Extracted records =
......

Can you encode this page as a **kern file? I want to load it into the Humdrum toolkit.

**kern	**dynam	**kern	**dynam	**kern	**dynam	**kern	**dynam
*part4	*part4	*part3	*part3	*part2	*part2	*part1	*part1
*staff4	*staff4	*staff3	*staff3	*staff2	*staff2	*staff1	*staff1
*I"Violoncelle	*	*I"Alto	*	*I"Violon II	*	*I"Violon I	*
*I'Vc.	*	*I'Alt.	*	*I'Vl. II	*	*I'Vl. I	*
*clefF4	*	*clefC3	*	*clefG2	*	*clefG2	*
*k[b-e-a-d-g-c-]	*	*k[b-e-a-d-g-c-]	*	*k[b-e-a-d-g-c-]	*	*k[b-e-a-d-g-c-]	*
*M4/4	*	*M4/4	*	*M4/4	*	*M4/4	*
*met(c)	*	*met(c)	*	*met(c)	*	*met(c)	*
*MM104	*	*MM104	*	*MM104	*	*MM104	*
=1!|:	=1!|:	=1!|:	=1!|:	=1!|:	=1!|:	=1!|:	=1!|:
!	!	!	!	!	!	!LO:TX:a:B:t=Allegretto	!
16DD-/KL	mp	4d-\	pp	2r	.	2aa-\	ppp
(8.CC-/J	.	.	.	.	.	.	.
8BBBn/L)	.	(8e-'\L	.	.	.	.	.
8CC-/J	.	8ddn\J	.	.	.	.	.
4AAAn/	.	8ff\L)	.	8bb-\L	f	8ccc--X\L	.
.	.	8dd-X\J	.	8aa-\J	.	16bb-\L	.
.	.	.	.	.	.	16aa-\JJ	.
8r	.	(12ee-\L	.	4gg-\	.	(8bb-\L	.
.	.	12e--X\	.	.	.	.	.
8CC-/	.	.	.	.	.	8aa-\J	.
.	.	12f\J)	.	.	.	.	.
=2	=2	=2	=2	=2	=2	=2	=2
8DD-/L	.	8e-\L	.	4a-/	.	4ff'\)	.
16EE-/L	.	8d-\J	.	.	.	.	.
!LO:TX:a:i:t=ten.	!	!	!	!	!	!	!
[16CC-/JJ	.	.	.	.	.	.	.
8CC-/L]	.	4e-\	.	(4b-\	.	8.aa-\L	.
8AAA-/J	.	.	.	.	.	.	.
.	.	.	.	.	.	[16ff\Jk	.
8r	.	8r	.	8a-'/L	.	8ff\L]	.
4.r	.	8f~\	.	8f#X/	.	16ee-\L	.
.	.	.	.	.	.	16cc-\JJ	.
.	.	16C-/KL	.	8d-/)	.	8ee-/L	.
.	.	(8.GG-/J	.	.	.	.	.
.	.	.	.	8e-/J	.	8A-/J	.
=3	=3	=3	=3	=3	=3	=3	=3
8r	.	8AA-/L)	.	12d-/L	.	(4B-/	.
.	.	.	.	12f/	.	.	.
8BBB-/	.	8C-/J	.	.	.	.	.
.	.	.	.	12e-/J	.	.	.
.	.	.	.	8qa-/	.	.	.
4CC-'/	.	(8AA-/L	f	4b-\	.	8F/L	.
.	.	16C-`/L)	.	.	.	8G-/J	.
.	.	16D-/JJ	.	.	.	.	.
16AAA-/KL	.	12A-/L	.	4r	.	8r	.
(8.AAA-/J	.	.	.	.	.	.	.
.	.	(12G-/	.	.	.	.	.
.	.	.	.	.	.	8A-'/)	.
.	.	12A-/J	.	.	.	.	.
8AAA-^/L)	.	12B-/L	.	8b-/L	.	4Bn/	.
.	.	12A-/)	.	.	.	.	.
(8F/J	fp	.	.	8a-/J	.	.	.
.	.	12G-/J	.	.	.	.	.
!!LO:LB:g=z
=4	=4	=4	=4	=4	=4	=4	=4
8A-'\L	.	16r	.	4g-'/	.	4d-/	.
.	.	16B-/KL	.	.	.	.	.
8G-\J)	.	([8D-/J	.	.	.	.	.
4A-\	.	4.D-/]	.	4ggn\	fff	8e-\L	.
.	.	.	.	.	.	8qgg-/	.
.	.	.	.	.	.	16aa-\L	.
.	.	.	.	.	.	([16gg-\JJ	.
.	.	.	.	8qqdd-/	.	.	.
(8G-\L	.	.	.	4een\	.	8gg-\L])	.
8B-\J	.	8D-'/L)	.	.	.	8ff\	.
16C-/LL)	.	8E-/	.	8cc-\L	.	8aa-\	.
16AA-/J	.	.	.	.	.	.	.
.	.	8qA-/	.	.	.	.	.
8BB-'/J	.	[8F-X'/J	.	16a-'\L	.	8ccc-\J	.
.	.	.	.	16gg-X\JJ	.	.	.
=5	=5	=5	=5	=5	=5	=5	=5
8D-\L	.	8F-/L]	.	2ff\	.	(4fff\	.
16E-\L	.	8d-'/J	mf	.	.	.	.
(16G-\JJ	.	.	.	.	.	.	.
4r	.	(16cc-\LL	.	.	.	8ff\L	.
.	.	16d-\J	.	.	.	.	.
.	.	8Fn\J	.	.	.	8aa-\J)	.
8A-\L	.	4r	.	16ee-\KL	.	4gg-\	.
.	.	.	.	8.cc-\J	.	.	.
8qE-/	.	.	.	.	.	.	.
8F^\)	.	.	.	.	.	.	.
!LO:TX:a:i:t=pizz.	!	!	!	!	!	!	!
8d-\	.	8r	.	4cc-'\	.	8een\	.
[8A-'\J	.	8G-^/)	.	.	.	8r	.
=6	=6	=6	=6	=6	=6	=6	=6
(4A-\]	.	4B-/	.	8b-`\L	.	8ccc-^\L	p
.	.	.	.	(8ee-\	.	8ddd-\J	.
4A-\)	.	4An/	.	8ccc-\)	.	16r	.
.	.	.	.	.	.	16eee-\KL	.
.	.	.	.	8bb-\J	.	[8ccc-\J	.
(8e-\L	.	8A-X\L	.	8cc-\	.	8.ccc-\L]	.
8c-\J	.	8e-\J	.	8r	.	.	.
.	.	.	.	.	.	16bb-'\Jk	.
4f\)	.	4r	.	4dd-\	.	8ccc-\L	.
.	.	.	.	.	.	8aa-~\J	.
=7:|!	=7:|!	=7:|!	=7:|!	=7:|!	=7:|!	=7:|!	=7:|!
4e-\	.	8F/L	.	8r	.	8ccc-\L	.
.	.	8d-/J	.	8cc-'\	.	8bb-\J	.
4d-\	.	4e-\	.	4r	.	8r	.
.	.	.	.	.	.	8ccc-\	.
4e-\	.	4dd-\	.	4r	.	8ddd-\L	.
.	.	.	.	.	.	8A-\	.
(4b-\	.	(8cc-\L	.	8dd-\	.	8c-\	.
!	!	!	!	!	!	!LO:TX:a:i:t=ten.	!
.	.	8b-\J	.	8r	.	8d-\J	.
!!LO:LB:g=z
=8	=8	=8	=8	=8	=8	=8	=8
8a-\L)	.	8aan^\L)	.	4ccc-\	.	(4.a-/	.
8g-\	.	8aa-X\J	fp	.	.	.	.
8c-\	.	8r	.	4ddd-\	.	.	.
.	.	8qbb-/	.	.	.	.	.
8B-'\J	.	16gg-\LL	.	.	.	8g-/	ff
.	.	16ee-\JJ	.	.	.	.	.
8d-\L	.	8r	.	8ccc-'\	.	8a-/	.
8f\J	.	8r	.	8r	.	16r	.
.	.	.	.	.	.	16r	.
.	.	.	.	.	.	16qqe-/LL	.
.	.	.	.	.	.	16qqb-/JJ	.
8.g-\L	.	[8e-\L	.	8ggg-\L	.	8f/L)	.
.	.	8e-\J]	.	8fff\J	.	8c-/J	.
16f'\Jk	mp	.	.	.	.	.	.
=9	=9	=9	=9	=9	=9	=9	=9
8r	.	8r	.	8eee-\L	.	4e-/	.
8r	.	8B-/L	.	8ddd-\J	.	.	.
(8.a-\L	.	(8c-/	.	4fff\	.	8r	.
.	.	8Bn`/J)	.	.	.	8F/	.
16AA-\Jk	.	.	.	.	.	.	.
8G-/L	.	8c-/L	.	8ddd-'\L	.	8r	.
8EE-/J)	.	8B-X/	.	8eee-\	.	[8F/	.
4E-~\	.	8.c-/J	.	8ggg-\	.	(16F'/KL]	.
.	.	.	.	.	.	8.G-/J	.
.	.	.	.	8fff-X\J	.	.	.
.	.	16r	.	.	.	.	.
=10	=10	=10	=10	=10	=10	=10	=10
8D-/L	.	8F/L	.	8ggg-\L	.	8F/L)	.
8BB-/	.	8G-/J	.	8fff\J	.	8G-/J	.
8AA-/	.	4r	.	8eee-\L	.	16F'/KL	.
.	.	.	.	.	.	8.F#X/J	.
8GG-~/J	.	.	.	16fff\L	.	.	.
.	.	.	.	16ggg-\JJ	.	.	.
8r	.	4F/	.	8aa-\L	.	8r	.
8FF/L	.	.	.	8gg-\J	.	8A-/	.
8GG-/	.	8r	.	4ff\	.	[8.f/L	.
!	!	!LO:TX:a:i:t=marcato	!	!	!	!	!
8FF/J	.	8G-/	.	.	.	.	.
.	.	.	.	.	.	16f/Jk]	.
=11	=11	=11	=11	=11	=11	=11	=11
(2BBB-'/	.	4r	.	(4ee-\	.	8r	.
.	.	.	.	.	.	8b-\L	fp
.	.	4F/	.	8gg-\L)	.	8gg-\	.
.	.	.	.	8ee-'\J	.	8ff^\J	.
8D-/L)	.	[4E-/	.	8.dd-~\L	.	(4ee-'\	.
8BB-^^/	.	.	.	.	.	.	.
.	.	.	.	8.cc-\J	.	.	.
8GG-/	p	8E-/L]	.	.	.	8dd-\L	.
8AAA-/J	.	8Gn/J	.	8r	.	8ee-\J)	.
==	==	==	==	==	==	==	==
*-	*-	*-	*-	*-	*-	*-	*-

......

From the records above, copy every line that contains the string "kern", and omit all other lines.

Task output =
Can you encode this page as a **kern file? I want to load it into the Humdrum toolkit.
**kern	**dynam	**kern	**dynam	**kern	**dynam	**kern	**dynam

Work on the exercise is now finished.